*Description of the task*:
Convert the entries starting at the line that contains "steppe [177, 533]" and ending at the line that contains "parade is located at coordinates (1041, 351)." into a two-column CSV with the headers entry_text and answer. Give one row per entry, with its text and its answer each in a single quoted field and any line breaks replaced by spaces.

━━━━━ Data for this task ━━━━━

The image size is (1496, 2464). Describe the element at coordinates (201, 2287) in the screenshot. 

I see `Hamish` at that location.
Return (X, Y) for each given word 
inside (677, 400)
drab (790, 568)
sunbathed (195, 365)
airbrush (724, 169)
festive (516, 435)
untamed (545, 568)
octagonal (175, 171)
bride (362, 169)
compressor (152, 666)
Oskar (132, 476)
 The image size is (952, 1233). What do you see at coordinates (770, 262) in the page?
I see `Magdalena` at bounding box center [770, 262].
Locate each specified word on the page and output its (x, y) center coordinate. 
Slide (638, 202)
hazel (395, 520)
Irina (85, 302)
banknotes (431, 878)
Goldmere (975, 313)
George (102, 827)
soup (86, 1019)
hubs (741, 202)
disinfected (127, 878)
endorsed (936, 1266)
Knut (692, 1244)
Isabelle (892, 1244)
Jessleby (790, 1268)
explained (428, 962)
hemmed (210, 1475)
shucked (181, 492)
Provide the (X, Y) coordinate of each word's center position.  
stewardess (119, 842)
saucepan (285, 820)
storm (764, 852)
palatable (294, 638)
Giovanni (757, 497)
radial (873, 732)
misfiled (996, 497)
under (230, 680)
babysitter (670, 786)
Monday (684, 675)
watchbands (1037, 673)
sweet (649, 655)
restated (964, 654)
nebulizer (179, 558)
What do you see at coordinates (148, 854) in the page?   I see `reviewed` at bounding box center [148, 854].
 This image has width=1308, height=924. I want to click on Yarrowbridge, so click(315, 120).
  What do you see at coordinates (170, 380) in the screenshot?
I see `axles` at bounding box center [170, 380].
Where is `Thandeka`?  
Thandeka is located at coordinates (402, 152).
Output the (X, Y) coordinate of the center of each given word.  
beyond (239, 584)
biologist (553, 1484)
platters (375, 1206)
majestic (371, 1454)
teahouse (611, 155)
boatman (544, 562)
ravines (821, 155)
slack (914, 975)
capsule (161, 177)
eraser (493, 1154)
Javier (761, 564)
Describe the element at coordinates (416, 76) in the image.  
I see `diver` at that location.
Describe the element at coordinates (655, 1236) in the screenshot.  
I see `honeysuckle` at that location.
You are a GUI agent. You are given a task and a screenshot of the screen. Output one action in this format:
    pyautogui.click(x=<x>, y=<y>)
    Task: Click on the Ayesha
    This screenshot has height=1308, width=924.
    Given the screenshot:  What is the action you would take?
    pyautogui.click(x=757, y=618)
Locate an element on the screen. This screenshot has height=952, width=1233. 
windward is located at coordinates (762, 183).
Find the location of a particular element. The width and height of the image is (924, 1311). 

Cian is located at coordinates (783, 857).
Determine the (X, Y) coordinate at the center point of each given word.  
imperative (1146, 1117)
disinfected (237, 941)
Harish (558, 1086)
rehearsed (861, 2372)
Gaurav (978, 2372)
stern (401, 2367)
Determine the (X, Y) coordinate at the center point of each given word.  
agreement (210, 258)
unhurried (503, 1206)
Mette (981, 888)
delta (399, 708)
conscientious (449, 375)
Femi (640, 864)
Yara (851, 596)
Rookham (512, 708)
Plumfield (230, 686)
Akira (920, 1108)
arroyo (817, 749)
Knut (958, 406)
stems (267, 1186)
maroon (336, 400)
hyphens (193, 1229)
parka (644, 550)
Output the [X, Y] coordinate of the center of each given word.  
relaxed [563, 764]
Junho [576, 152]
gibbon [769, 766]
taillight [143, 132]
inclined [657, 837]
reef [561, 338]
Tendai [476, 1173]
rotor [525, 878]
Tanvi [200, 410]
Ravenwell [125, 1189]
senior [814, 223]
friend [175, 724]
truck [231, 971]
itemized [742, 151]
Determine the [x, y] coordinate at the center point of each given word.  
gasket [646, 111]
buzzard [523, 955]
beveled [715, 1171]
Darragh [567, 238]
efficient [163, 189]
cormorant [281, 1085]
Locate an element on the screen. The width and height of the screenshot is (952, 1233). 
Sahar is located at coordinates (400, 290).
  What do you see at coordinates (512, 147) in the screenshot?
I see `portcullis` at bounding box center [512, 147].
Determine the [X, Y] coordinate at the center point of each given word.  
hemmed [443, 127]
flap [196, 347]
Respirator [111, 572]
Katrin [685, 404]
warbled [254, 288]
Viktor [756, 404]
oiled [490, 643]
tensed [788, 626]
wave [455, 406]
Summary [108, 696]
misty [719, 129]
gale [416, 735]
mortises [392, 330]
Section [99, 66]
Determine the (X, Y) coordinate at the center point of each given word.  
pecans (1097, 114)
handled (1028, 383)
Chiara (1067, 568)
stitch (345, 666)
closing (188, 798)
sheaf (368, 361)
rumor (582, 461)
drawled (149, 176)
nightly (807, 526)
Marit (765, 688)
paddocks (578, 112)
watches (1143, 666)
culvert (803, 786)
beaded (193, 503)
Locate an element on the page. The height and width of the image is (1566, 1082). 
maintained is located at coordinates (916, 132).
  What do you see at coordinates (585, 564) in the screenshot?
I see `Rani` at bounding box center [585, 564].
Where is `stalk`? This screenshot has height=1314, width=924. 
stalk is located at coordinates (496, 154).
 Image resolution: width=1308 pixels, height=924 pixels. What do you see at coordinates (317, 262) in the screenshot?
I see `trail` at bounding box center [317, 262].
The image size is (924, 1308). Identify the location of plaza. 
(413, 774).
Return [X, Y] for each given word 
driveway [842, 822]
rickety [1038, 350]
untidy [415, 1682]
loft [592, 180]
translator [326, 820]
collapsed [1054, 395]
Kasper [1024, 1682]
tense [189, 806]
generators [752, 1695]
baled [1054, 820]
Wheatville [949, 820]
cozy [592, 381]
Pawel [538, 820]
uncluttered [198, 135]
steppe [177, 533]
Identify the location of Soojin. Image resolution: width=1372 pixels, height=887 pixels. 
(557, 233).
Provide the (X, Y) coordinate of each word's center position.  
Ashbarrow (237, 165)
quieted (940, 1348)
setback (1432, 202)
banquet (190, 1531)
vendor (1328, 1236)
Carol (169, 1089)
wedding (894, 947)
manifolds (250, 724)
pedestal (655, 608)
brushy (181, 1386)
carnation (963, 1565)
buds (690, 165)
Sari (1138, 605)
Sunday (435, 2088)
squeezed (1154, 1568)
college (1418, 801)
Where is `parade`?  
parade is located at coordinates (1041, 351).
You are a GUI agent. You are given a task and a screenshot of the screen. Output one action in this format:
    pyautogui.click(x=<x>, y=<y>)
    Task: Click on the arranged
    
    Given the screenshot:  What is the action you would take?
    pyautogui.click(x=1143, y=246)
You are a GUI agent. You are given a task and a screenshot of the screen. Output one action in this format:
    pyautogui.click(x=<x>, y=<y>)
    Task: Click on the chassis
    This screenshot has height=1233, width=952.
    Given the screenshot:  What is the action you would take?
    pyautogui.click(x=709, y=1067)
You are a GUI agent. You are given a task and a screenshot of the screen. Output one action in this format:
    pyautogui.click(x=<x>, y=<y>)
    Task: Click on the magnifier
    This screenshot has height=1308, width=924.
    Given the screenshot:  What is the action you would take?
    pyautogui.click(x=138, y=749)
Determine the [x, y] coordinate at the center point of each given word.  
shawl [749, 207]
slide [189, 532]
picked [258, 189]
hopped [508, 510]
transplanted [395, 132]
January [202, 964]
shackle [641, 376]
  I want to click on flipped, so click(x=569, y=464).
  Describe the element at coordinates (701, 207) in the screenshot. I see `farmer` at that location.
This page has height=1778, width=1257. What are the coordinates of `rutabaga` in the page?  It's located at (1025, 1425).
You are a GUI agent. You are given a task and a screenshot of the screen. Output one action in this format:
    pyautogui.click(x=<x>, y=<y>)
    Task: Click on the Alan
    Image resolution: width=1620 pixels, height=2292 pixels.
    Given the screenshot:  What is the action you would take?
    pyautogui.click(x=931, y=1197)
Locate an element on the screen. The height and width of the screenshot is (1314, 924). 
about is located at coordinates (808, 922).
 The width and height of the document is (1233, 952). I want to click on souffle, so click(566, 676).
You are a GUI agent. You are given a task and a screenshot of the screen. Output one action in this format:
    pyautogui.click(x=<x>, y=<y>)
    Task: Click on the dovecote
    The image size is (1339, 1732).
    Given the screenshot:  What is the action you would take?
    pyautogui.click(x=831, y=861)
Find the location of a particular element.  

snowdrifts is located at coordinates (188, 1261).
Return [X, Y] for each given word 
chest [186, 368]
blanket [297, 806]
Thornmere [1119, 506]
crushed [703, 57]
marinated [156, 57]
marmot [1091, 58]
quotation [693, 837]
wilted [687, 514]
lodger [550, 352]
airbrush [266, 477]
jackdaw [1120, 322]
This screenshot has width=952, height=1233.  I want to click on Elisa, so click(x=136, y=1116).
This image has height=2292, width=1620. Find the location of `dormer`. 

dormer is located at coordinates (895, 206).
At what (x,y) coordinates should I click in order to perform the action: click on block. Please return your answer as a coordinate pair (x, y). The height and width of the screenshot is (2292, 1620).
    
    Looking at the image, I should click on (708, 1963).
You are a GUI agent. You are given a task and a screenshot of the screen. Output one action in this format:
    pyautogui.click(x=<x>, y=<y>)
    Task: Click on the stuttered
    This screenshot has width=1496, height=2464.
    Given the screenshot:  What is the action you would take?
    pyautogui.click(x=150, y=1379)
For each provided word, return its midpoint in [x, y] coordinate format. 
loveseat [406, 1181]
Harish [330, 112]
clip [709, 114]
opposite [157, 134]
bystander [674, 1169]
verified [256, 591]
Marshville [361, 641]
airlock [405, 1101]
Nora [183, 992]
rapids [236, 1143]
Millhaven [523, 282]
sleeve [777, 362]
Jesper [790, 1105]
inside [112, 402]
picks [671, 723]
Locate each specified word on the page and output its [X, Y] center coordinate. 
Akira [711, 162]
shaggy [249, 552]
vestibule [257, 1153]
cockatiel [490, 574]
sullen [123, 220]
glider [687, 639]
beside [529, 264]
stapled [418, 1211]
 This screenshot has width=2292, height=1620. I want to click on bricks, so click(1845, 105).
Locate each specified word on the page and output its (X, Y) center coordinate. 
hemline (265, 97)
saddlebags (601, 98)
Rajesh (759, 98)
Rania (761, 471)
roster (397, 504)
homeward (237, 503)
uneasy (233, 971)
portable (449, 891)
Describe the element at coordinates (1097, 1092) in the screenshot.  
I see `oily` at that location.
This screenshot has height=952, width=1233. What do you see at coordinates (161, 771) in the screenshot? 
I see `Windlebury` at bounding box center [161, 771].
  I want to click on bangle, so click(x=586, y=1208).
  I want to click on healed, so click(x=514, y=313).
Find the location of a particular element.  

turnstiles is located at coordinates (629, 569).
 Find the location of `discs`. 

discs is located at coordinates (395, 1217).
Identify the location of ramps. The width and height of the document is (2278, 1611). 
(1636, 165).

━━━━━

*Solved exercise*:
entry_text,answer
"steppe","[177, 533]"
"Identify the location of Soojin. Image resolution: width=1372 pixels, height=887 pixels.","(557, 233)."
"Provide the (X, Y) coordinate of each word's center position. Ashbarrow","(237, 165)"
"quieted","(940, 1348)"
"setback","(1432, 202)"
"banquet","(190, 1531)"
"vendor","(1328, 1236)"
"Carol","(169, 1089)"
"wedding","(894, 947)"
"manifolds","(250, 724)"
"pedestal","(655, 608)"
"brushy","(181, 1386)"
"carnation","(963, 1565)"
"buds","(690, 165)"
"Sari","(1138, 605)"
"Sunday","(435, 2088)"
"squeezed","(1154, 1568)"
"college","(1418, 801)"
"Where is `parade`?","parade is located at coordinates (1041, 351)."